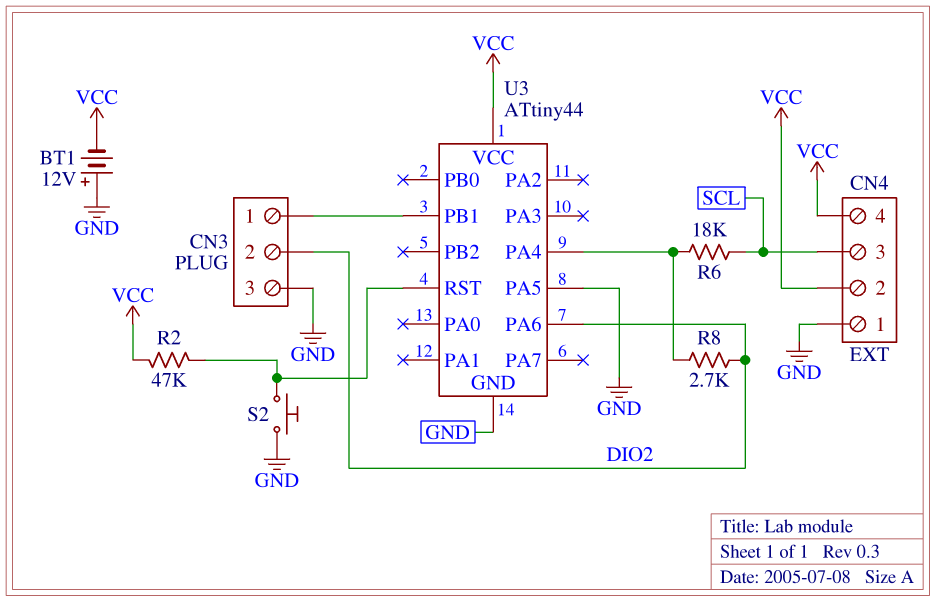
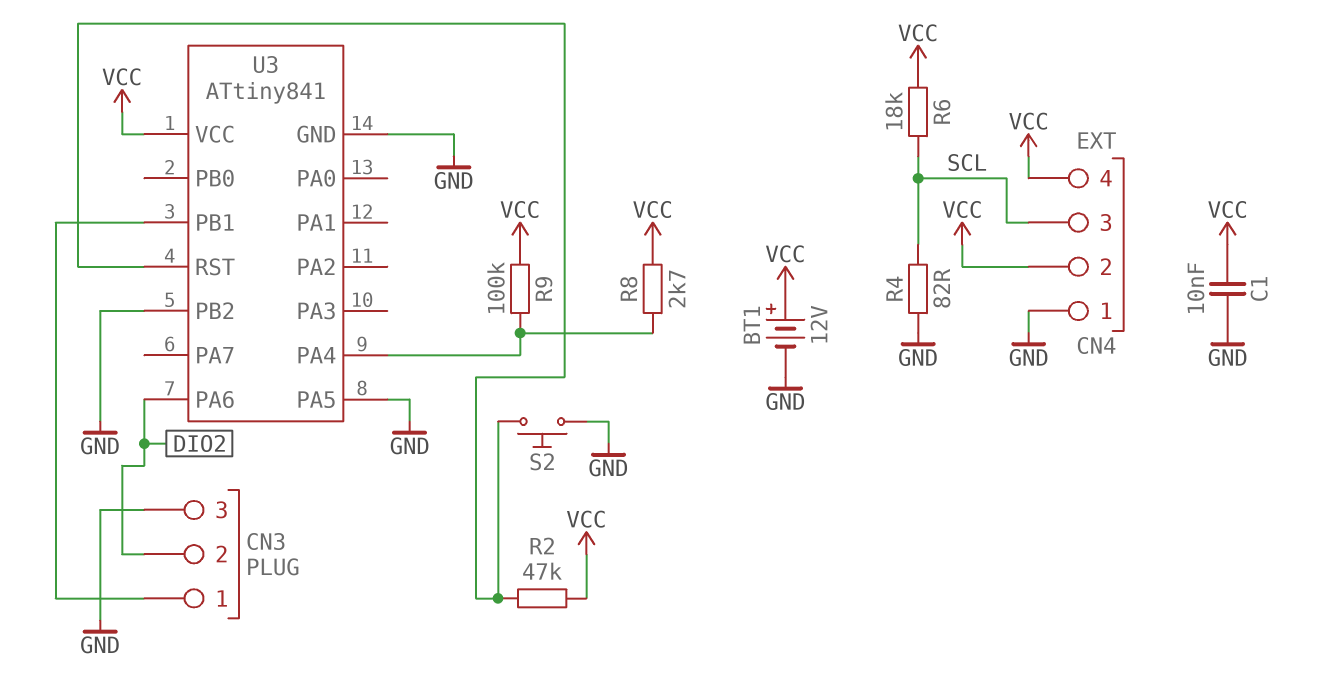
BT1: 12V (plus GND, minus VCC) -> 12V (plus VCC, minus GND)
C1: none -> 10nF (GND, VCC)
R4: none -> 82 (GND, SCL)
R6: 18k (SCL, U3/PA4) -> 18k (SCL, VCC)
R8: 2.7k (DIO2, U3/PA4) -> 2.7k (U3/PA4, VCC)
R9: none -> 100k (U3/PA4, VCC)
U3: ATtiny44 -> ATtiny841
U3 pin PB2: none -> GND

**Task requirements**
Where pictures appear in the records, leave them out; output everything else exactly.

**Task solution**
BT1: 12V (plus GND, minus VCC) -> 12V (plus VCC, minus GND)
C1: none -> 10nF (GND, VCC)
R4: none -> 82 (GND, SCL)
R6: 18k (SCL, U3/PA4) -> 18k (SCL, VCC)
R8: 2.7k (DIO2, U3/PA4) -> 2.7k (U3/PA4, VCC)
R9: none -> 100k (U3/PA4, VCC)
U3: ATtiny44 -> ATtiny841
U3 pin PB2: none -> GND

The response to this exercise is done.